Data to use ::
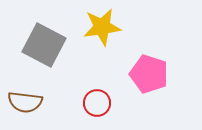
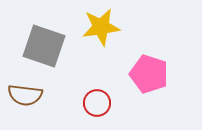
yellow star: moved 1 px left
gray square: moved 1 px down; rotated 9 degrees counterclockwise
brown semicircle: moved 7 px up
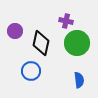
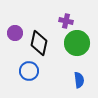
purple circle: moved 2 px down
black diamond: moved 2 px left
blue circle: moved 2 px left
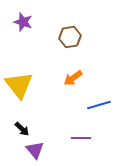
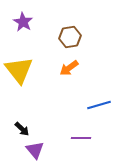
purple star: rotated 12 degrees clockwise
orange arrow: moved 4 px left, 10 px up
yellow triangle: moved 15 px up
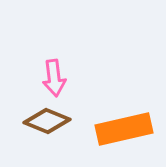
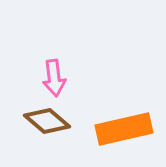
brown diamond: rotated 18 degrees clockwise
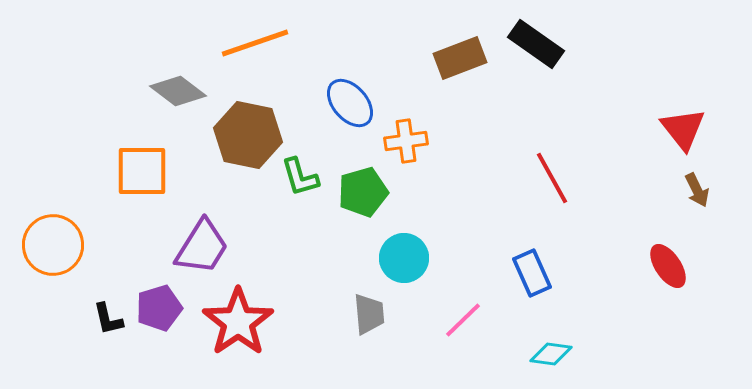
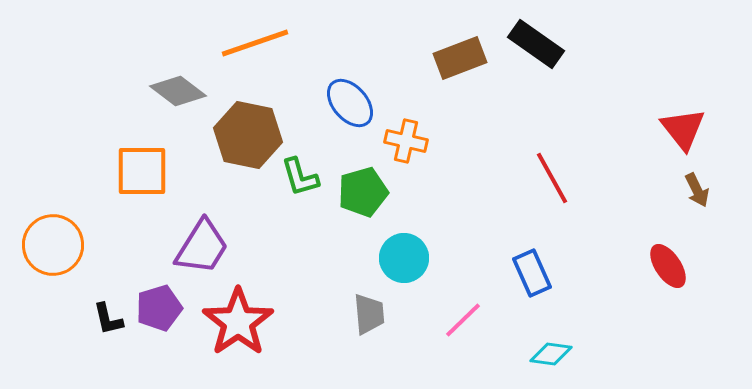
orange cross: rotated 21 degrees clockwise
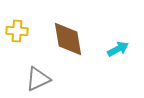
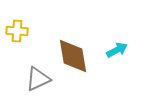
brown diamond: moved 5 px right, 17 px down
cyan arrow: moved 1 px left, 1 px down
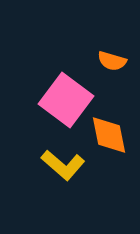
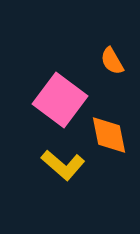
orange semicircle: rotated 44 degrees clockwise
pink square: moved 6 px left
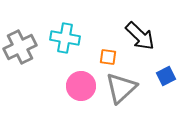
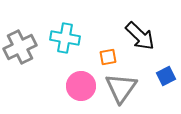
orange square: rotated 18 degrees counterclockwise
gray triangle: rotated 12 degrees counterclockwise
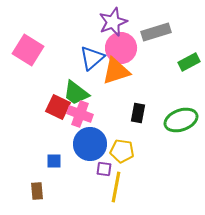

Task item :: Make an exact copy of the records, pictures excluded.

Expected answer ::
yellow star: moved 1 px left
gray square: moved 1 px down; rotated 9 degrees counterclockwise
brown semicircle: moved 7 px up
purple circle: moved 2 px down
black diamond: moved 2 px left
blue circle: moved 2 px left
purple star: rotated 12 degrees clockwise
orange arrow: moved 4 px left, 10 px up
yellow triangle: moved 15 px up
brown diamond: rotated 18 degrees clockwise
orange cross: rotated 21 degrees clockwise
brown diamond: moved 5 px right, 17 px down
cyan arrow: moved 1 px left, 1 px down
orange semicircle: rotated 44 degrees clockwise
pink square: moved 6 px left
orange square: rotated 18 degrees counterclockwise
gray triangle: rotated 12 degrees counterclockwise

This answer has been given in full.